AIM OF THE EXERCISE:
Repeat each line of the material below exactly.

TASK INPUT:
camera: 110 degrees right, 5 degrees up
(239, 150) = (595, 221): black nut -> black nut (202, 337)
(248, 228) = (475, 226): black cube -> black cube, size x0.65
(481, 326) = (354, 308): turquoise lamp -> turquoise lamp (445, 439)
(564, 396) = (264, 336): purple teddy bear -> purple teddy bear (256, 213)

EXERCISE RESPONSE:
camera: 110 degrees right, 5 degrees up
(239, 150) = (595, 221): black nut -> black nut (202, 337)
(248, 228) = (475, 226): black cube -> black cube, size x0.65
(481, 326) = (354, 308): turquoise lamp -> turquoise lamp (445, 439)
(564, 396) = (264, 336): purple teddy bear -> purple teddy bear (256, 213)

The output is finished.